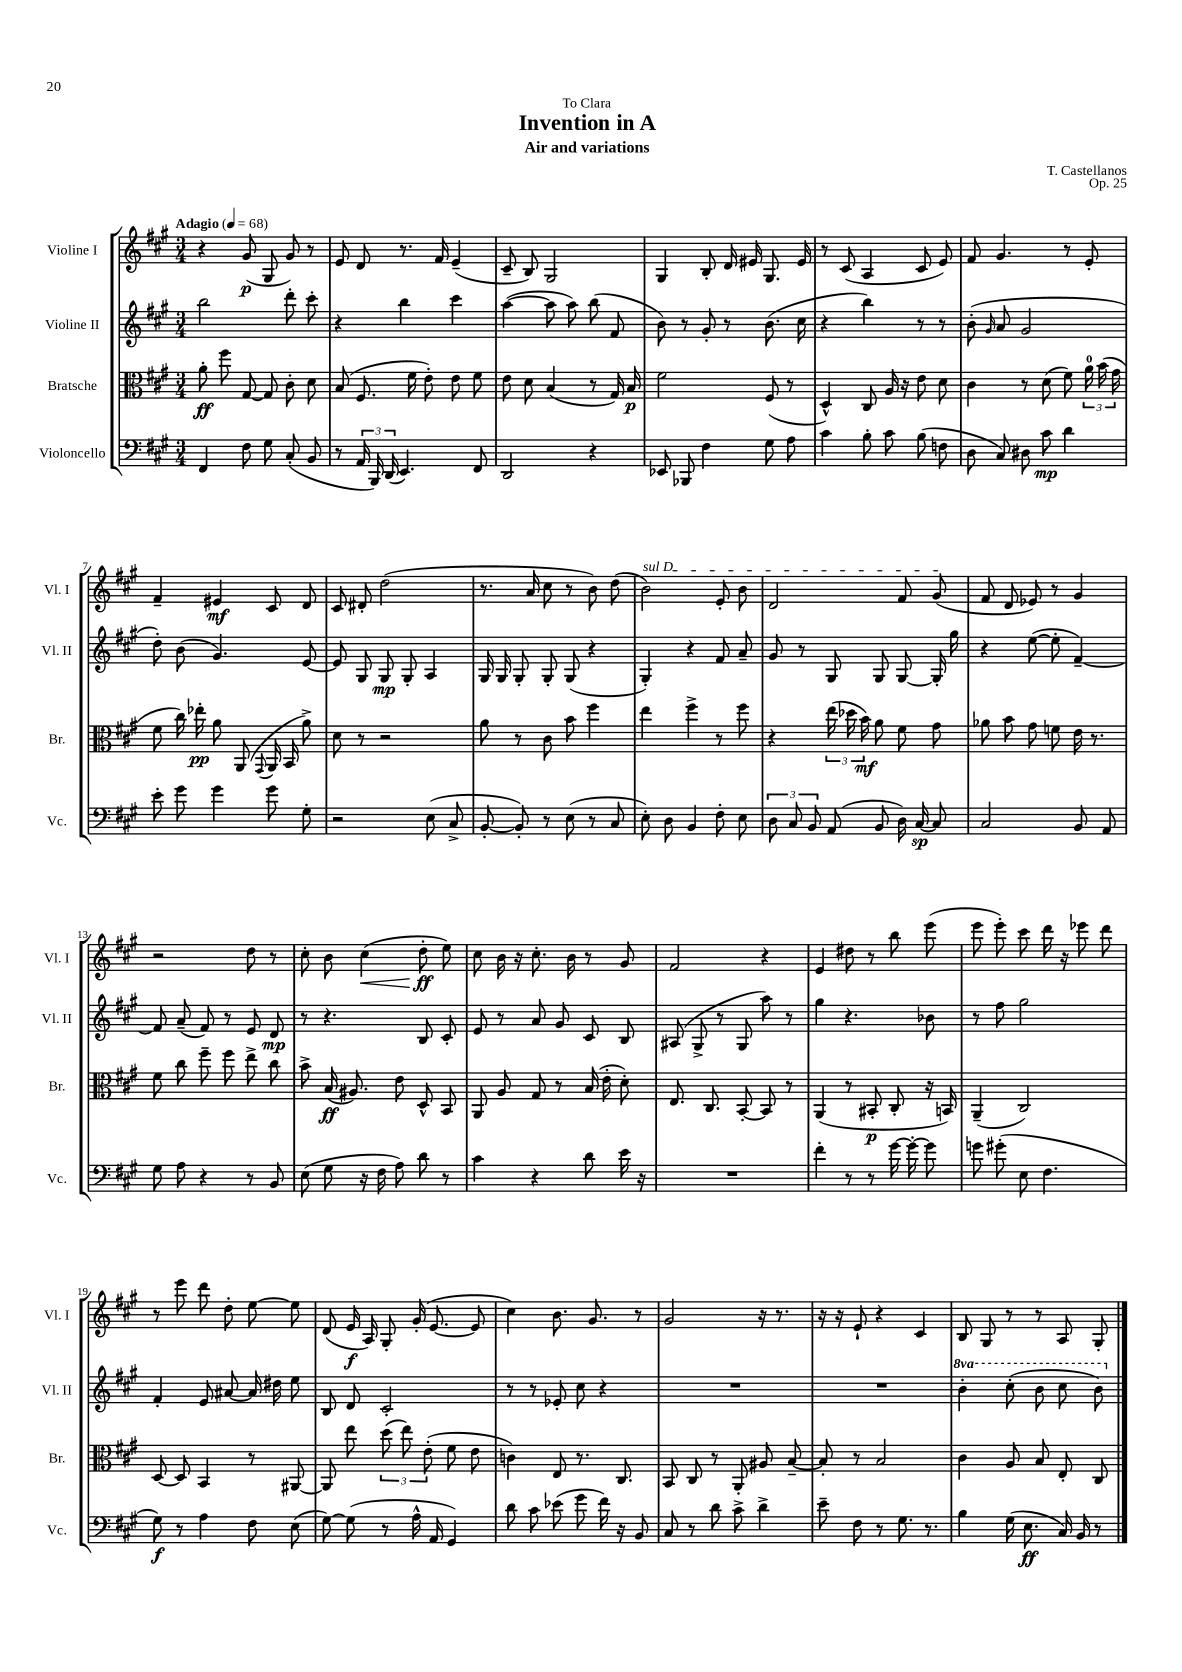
\header { title = "Invention in A" composer = "T. Castellanos" subtitle = "Air and variations" dedication = "To Clara" opus = "Op. 25" }
<<
\new StaffGroup <<
\new Staff = "s0" \with { instrumentName = "Violine I" shortInstrumentName = "Vl. I" } {
    \clef treble \key a \major \numericTimeSignature \time 3/4 \tempo "Adagio" 4 = 68
    \autoBeamOff r4 gis'8\p( gis8 gis'8) r8 |
    e'8 d'8 r8. fis'16 e'4--( |
    cis'8-- b8) gis2 |
    gis4 b8-. d'16 eis'16 gis8. eis'16 |
    r8 cis'8( a4 cis'8 e'8) |
    fis'8 gis'4. r8 e'8-. |
    fis'4-- eis'4\mf cis'8 d'8 |
    cis'8 dis'8-. d''2( |
    r8. a'16 cis''8 r8 b'8) d''8( |
    \once \override TextSpanner.bound-details.left.text = \markup { \italic "sul D" } b'2\startTextSpan) e'8-. b'8 |
    d'2 fis'8 gis'8\stopTextSpan( |
    fis'8 d'8 ees'8) r8 gis'4 |
    r2 d''8 r8 |
    cis''8-. b'8 cis''4\<( d''8-.\ff\! e''8) |
    cis''8 b'16 r16 cis''8.-. b'16 r8 gis'8 |
    fis'2 r4 |
    e'4 dis''8 r8 b''8 e'''8( |
    e'''8 e'''8-.) cis'''8 d'''16 r16 ees'''8 d'''8 |
    r8 e'''8 d'''8 d''8-. e''8~ e''8 |
    d'8( e'16\f a16) gis8-. gis'16-.( e'8.~ e'8 |
    cis''4) b'8. gis'8. r8 |
    gis'2 r16 r8. |
    r16 r16 e'8-! r4 cis'4 |
    b8 gis8 r8 r8 a8 gis8-. \bar "|." |
}
\new Staff = "s1" \with { instrumentName = "Violine II" shortInstrumentName = "Vl. II" } {
    \clef treble \key a \major \numericTimeSignature \time 3/4 \set Staff.ottavationMarkups = #ottavation-simple-ordinals
    \autoBeamOff b''2 d'''8-. cis'''8-. |
    r4 b''4 cis'''4 |
    a''4~( a''8 a''8) b''8( fis'8 |
    b'8) r8 gis'8-. r8 b'8.( cis''16 |
    r4 b''4) r8 r8 |
    b'8-.( \grace { gis'16 } a'8 gis'2 |
    d''8-.) b'8( gis'4.) e'8~ |
    e'8 gis8 gis8\mp gis8-. a4 |
    gis16 gis16 gis8-. gis8-. gis8( r4 |
    gis4-.) r4 fis'8 a'8-- |
    gis'8 r8 gis8 gis8 gis8~ gis16-. gis''16 |
    r4 e''8~( e''8-. fis'4~--) |
    fis'8 a'8--( fis'8) r8 e'8 d'8\mp |
    r8 r4. b8 cis'8-. |
    e'8 r8 a'8 gis'8 cis'8 b8 |
    ais8( gis8-> r8 gis8 a''8) r8 |
    gis''4 r4. bes'8 |
    r8 fis''8 gis''2 |
    fis'4-. e'8 ais'8~ ais'16 dis''16 e''8 |
    b8 d'8 cis'2-. |
    r8 r8 ees'8-. cis''8 r4 |
    R2. |
    R2. |
    \ottava #1 b''4-. cis'''8-.( b''8 cis'''8 b''8) \ottava #0 \bar "|." |
}
\new Staff = "s2" \with { instrumentName = "Bratsche" shortInstrumentName = "Br." } {
    \clef alto \key a \major \numericTimeSignature \time 3/4
    \autoBeamOff a'8-.\ff fis''8 gis8~ gis8 cis'8-. d'8 |
    b8( fis8. fis'16 e'8-.) e'8 fis'8 |
    e'8 d'8 b4( r8 gis16) b16\p |
    fis'2 fis8( r8 |
    d4-^) cis8 a16 r16 e'8 d'8 |
    cis'4 r8 d'8( fis'8) \tuplet 3/2 { a'16-0 b'16( gis'16 } |
    fis'8 cis''16) ees''16-.\pp a'8 a,8( \appoggiatura { gis,8 } a,16 b,16 a'8->) |
    d'8 r8 r2 |
    a'8 r8 cis'8 b'8 fis''4 |
    e''4 fis''4-> r8 fis''8 |
    r4 \tuplet 3/2 { e''16( des''16 b'16\mf) } a'8 fis'8 gis'8 |
    aes'8 b'8 gis'8 f'8 e'16 r8. |
    fis'8 cis''8 fis''8-- fis''8 e''8-> cis''8 |
    b'8-> b16\ff( ais8.) e'8 d8-^ b,8 |
    a,8 a8 gis8 r8 b16( e'16-. d'8-.) |
    e8. cis8. b,8~-. b,8 r8 |
    a,4( r8 bis,8-.\p cis8-. r16 b,16) |
    a,4--( cis2) |
    d8~ d8 b,4 r8 ais,8~ |
    ais,8 e''8 \tuplet 3/2 { d''8( e''8) e'8-.( } fis'8 e'8 |
    c'4) e8 r8. cis8. |
    b,8 cis8 r8 a,8-. ais8 b8~-- |
    b8-. r8 b2 |
    cis'4 a8 b8 e8-. cis8 \bar "|." |
}
\new Staff = "s3" \with { instrumentName = "Violoncello" shortInstrumentName = "Vc." } {
    \clef bass \key a \major \numericTimeSignature \time 3/4
    \autoBeamOff fis,4 fis8 gis8 cis8-.( b,8 |
    r8 \tuplet 3/2 { a,16 b,,16) d,16( } e,4.) fis,8 |
    d,2 r4 |
    ees,8 bes,,8 fis4 gis8 a8 |
    cis'4 b8-. cis'8 b8( f8 |
    d8 cis8) dis8 cis'8\mp d'4 |
    e'8-. gis'8 gis'4 gis'8 gis8-. |
    r2 e8( cis8-> |
    b,8~-. b,8-.) r8 e8( r8 cis8 |
    e8-.) d8 b,4 fis8-. e8 |
    \tuplet 3/2 { d8 cis8 b,8 } a,8( b,8 d16) cis16~\sp cis8 |
    cis2 b,8 a,8 |
    gis8 a8 r4 r8 b,8 |
    e8( gis8 r16 fis16 a8) d'8 r8 |
    cis'4 r4 d'8 e'16 r16 |
    R2. |
    fis'4-. r8 r8 gis'16~ gis'16~-. gis'8 |
    g'8 gis'8-.( e8 fis4. |
    gis8\f) r8 a4 fis8 e8( |
    gis8~) gis8( r8 a16-^ a,16 gis,4) |
    d'8 cis'8 ees'8( gis'8 fis'16) r16 b,8 |
    cis8 r8 d'8 cis'8-> d'4-> |
    e'8-- fis8 r8 gis8. r8. |
    b4 gis16( e8.\ff cis16) b,16 r8 \bar "|." |
}
>>
>>
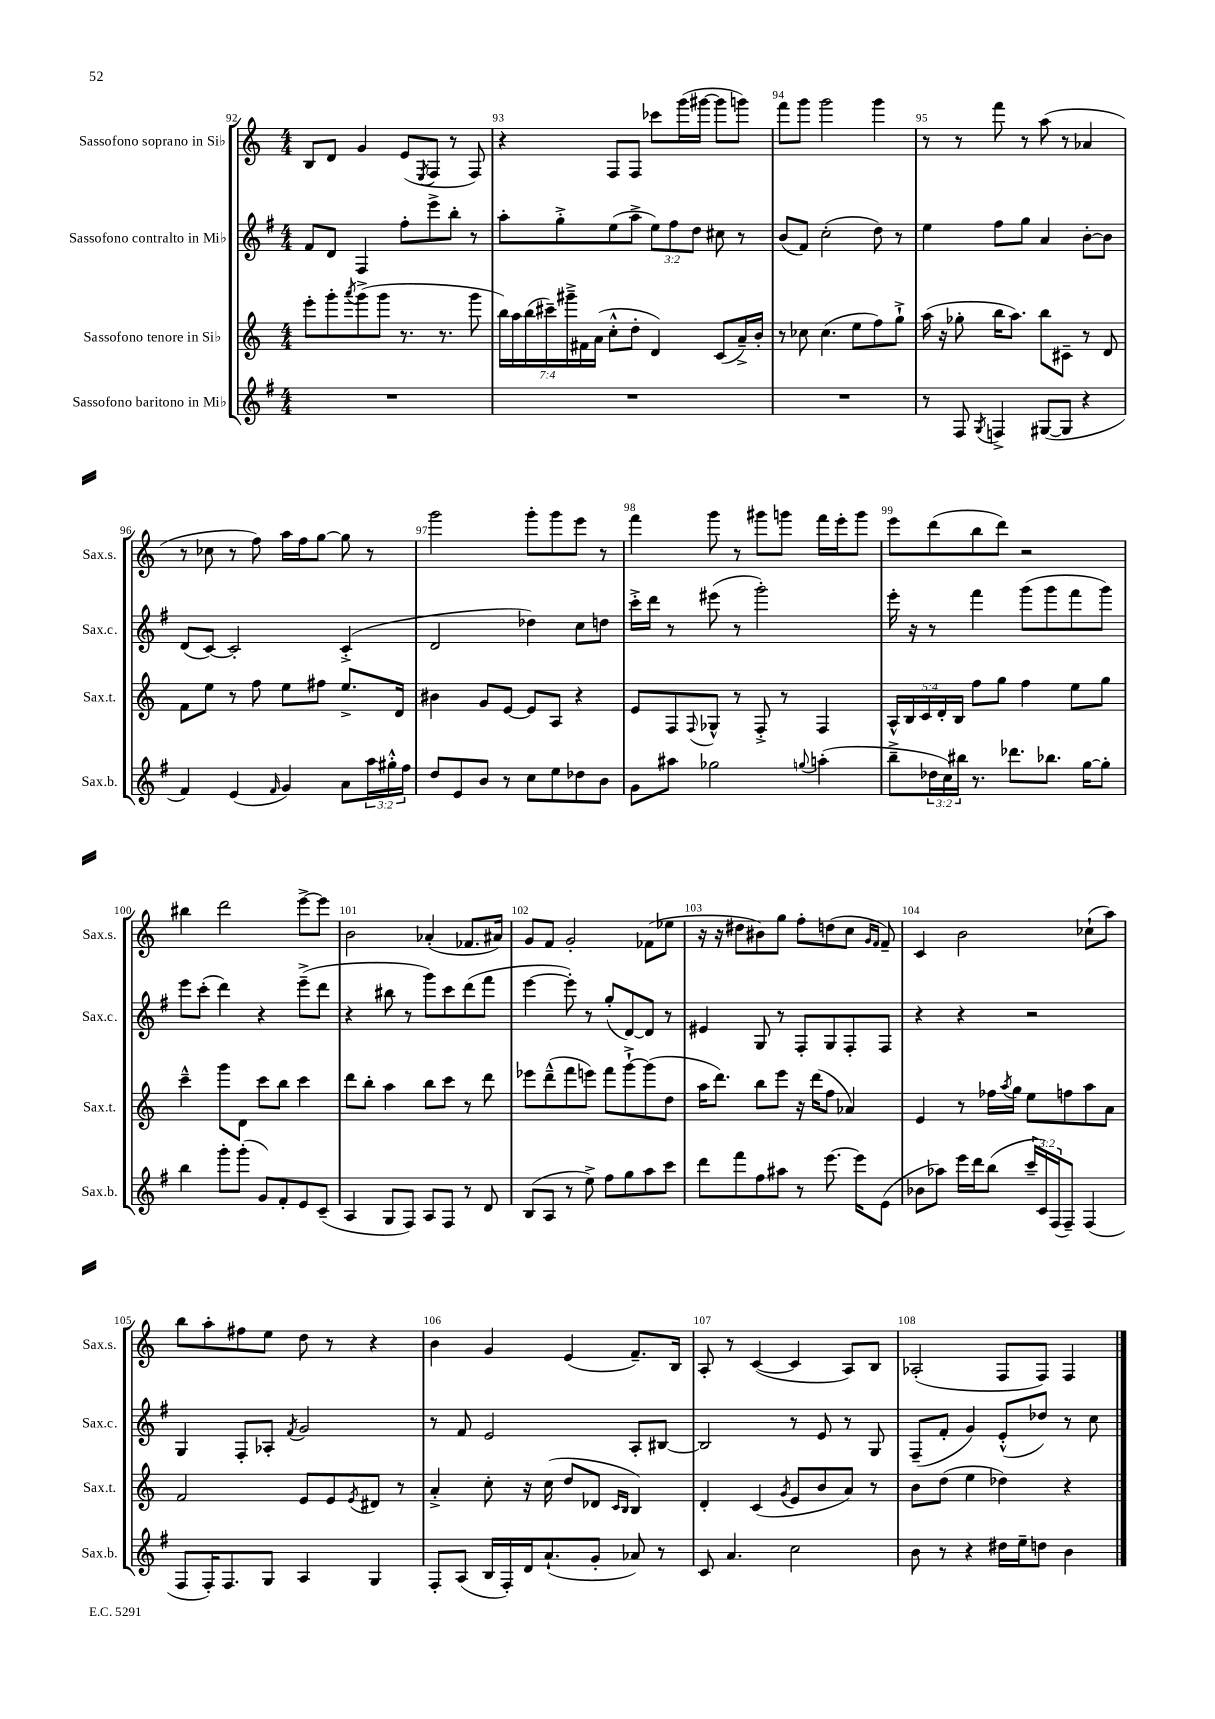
☆ ☆ ☆ ☆ ☆ ☆ ☆
Gather every line of the rows above that contains the string "Violine", treating uppercase and lowercase letters as distinct.

Solution to this task:
\new Staff = "s0" \with { instrumentName = "Violine I" shortInstrumentName = "Vl. I" } {
\new Staff = "s1" \with { instrumentName = "Violine II" shortInstrumentName = "Vl. II" } {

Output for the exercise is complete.